YOUR GOAL: Below is a listing; retype exactly the lines between the one containing "Novano Mail: [1331,793,1925,1098]" and the one containing "Central messages: [1513,713,1993,1009]", inclusive, minus the pictures.
──────── MATERIALS PROVIDED
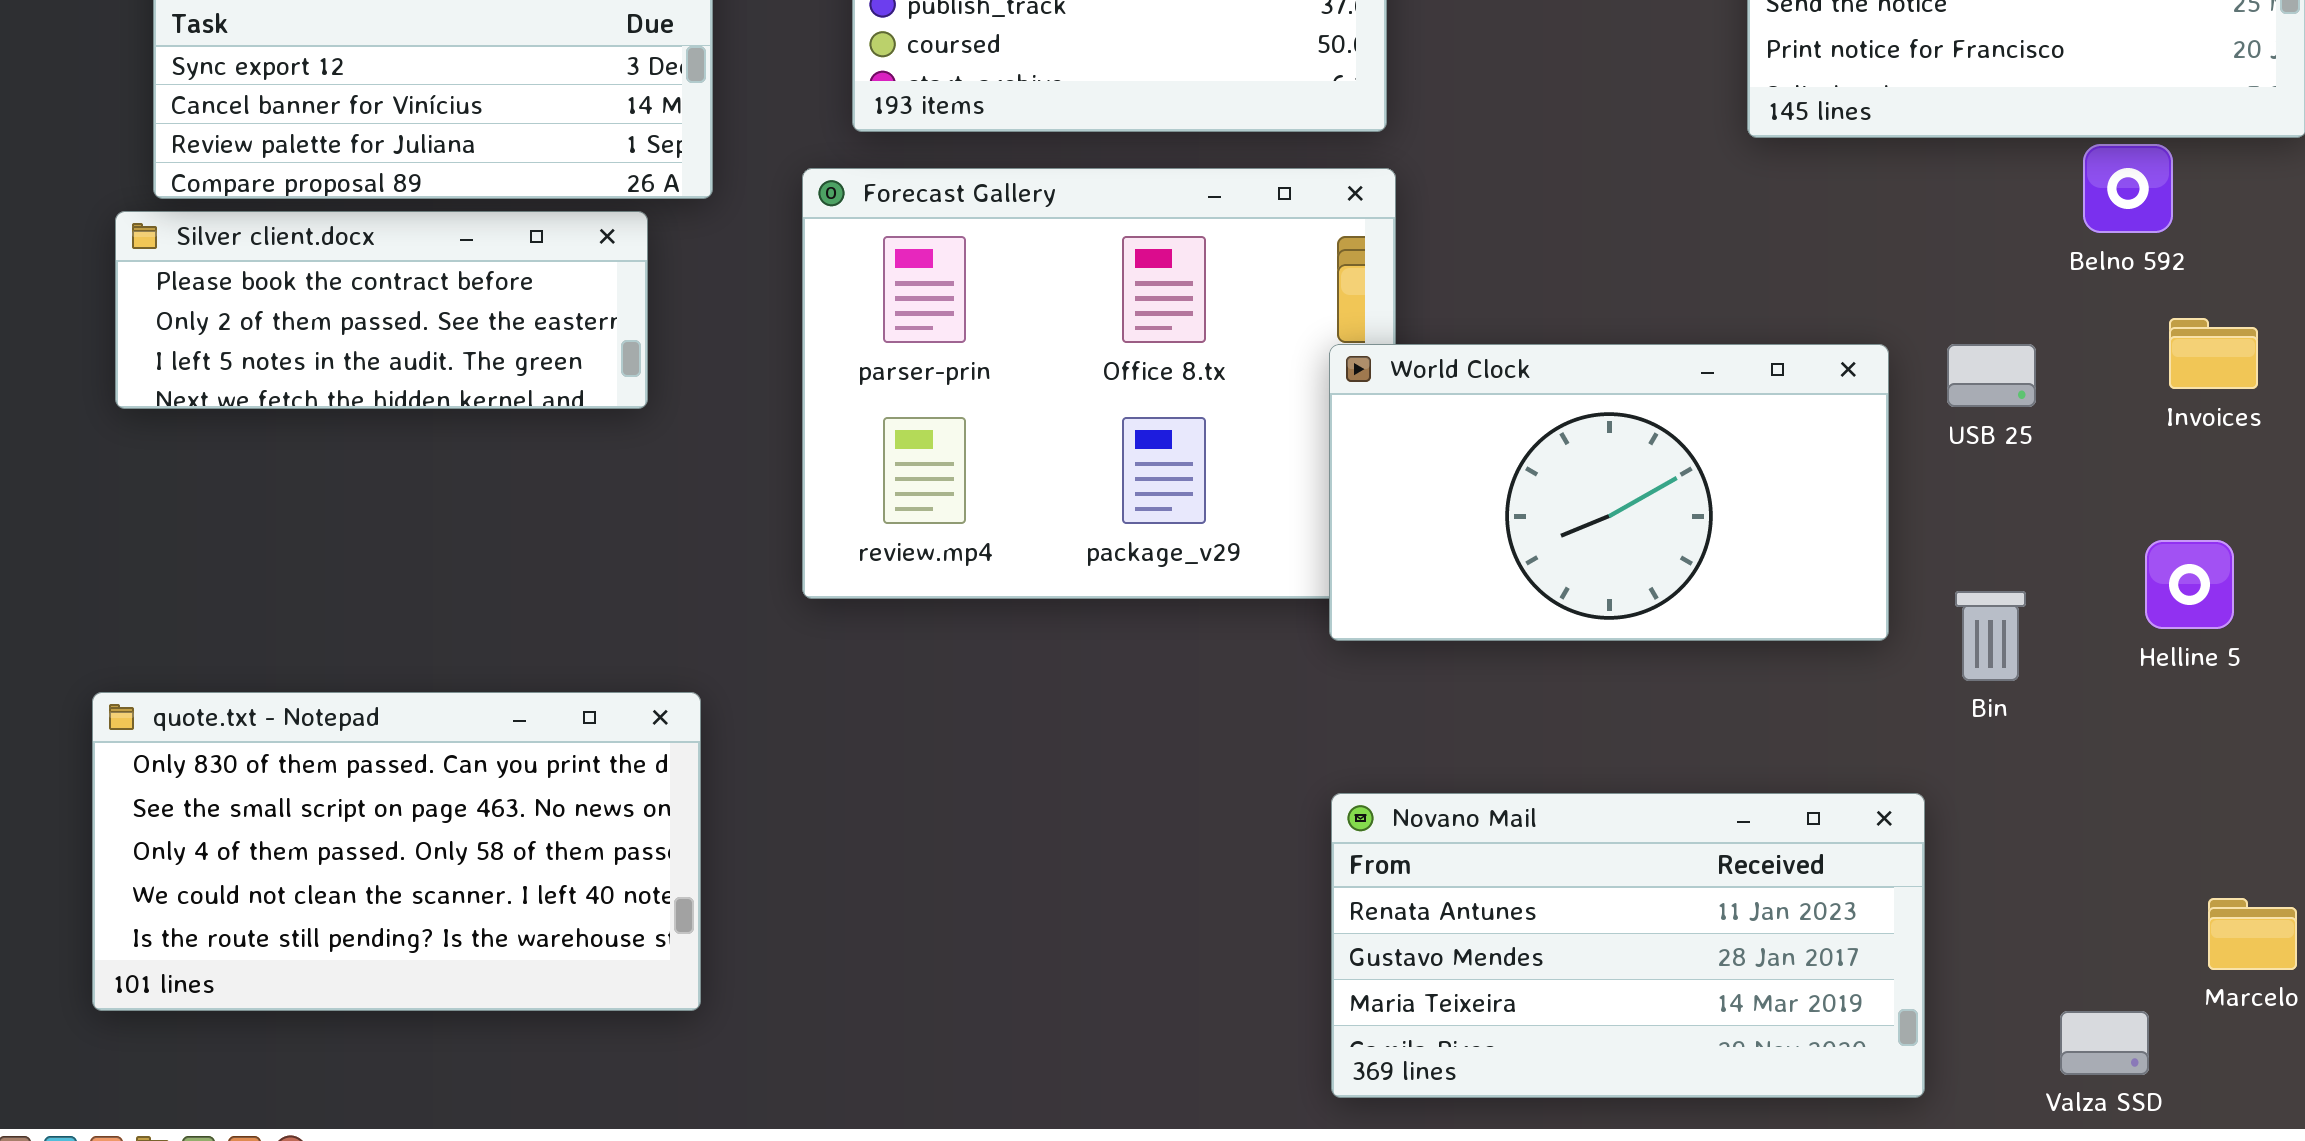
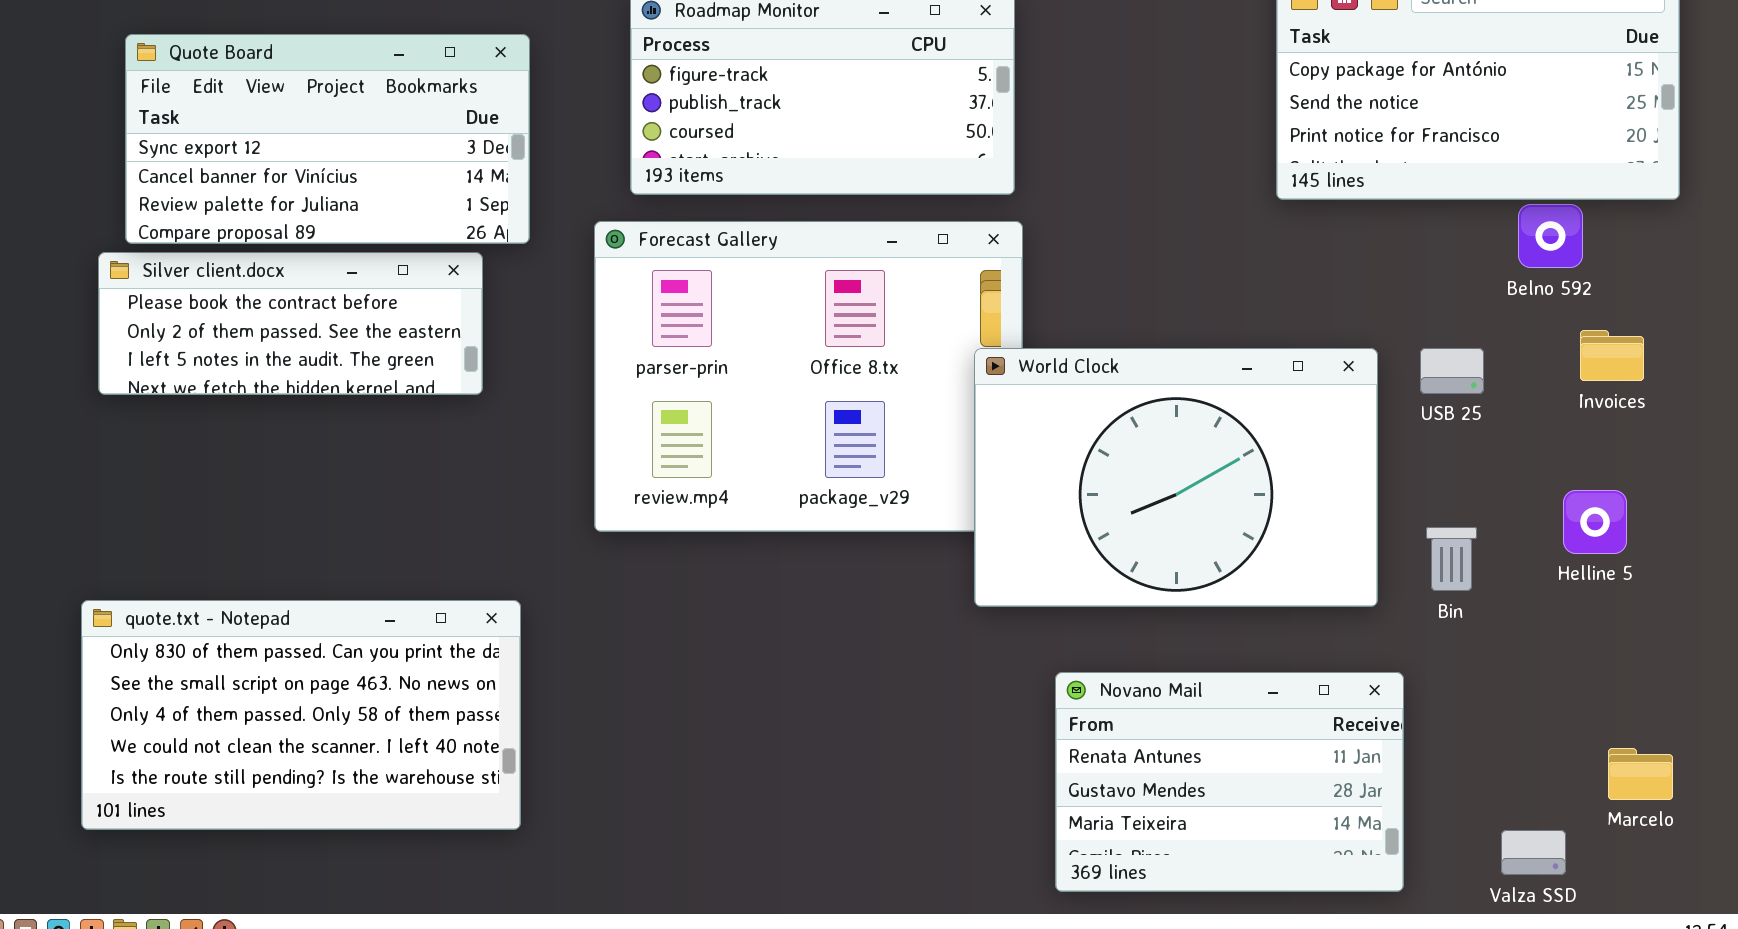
World Clock: [1329,344,1889,641] -> [974,348,1378,607], resized
Novano Mail: [1331,793,1925,1098] -> [1055,672,1404,892], resized

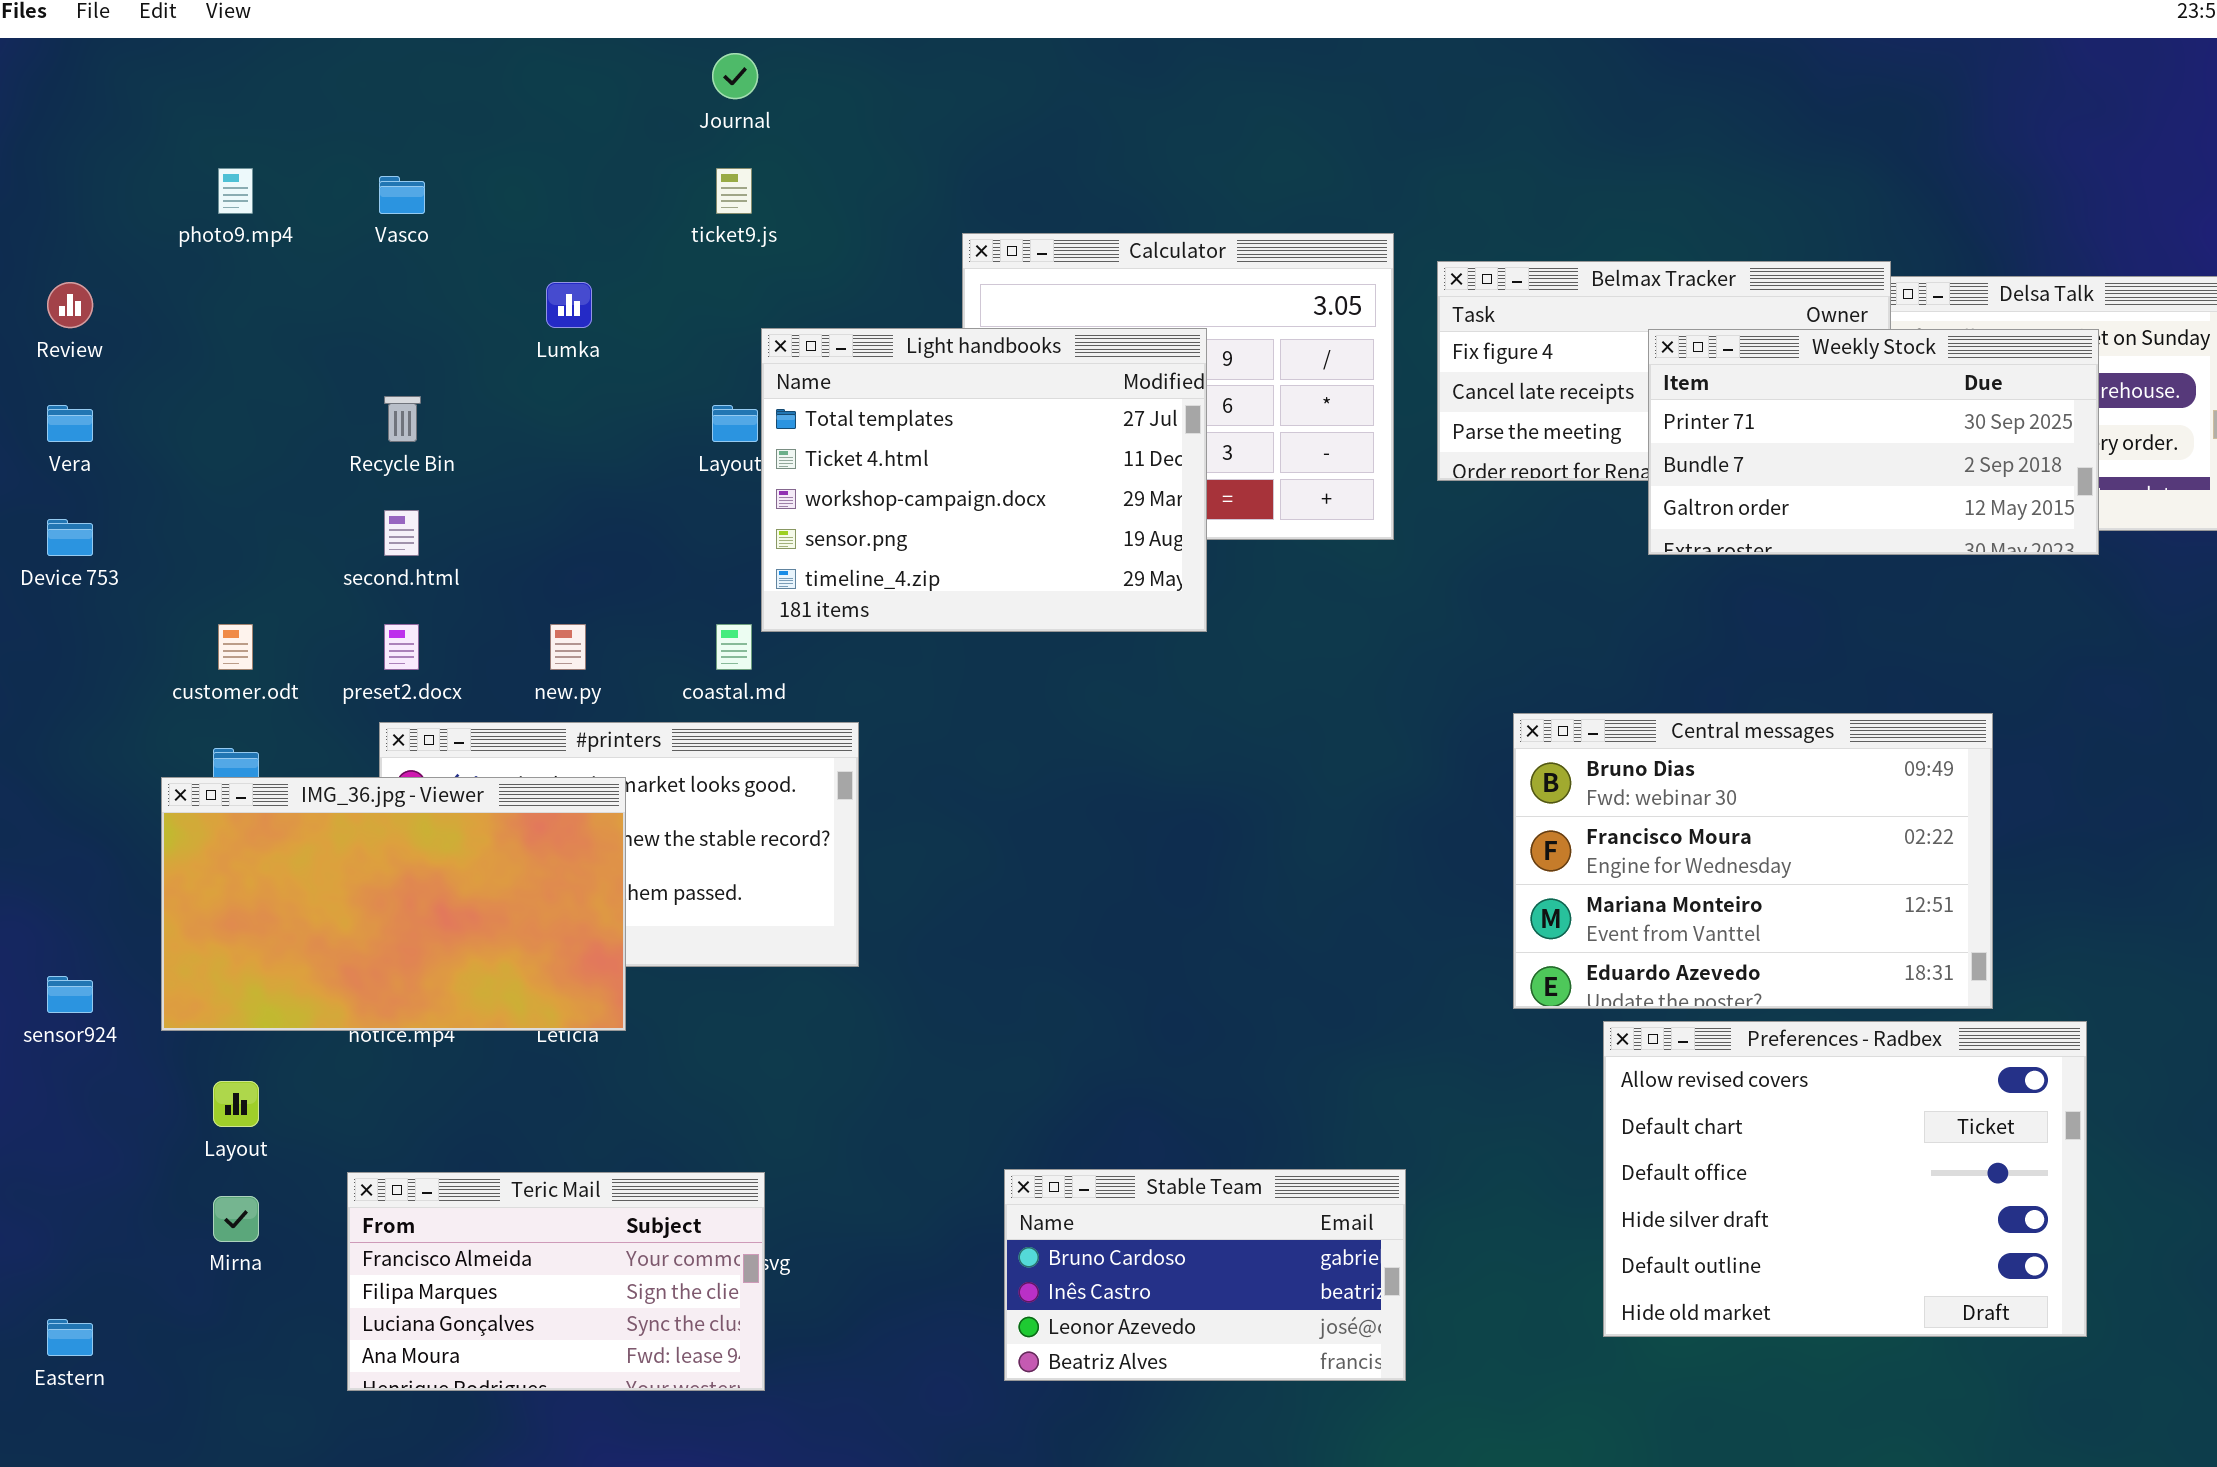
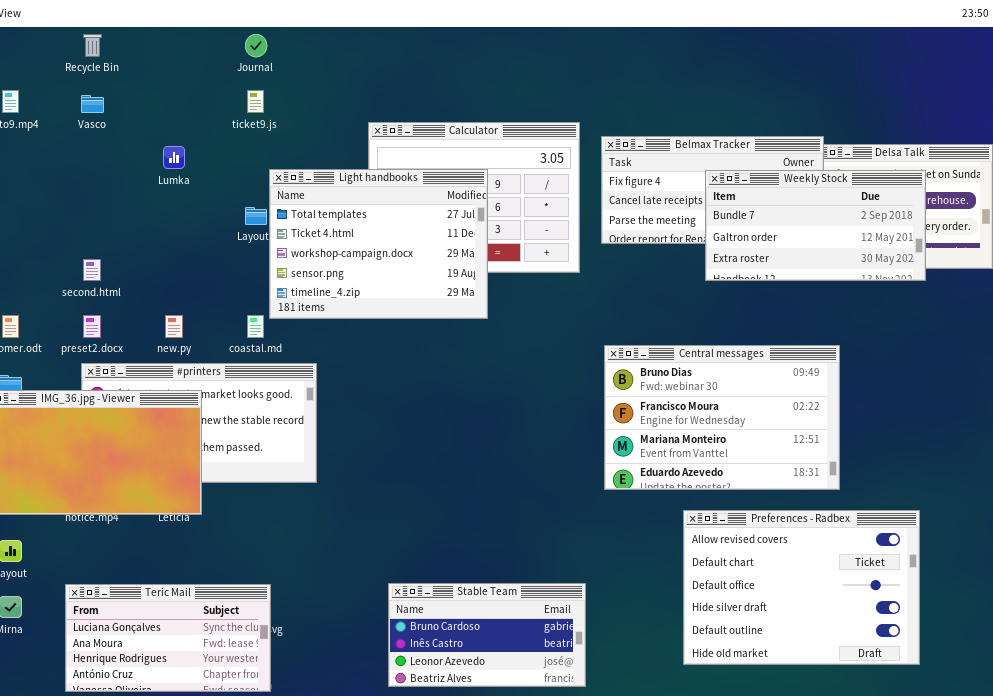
Weekly Stock: [1648,329,2099,555] -> [705,170,926,281], scrolled down 1 row
Recycle Bin: [384,396,421,442] -> [83,34,102,57], moved
Central messages: [1513,713,1993,1009] -> [604,345,840,490], moved
Teric Mail: [347,1172,765,1391] -> [65,584,271,692], scrolled down 2 rows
────────────────
REPLY:
Novano Mail: [1331,793,1925,1098] -> [1055,672,1404,892], resized

Weekly Stock: [1648,329,2099,555] -> [705,170,926,281], scrolled down 1 row
Recycle Bin: [384,396,421,442] -> [83,34,102,57], moved
Central messages: [1513,713,1993,1009] -> [604,345,840,490], moved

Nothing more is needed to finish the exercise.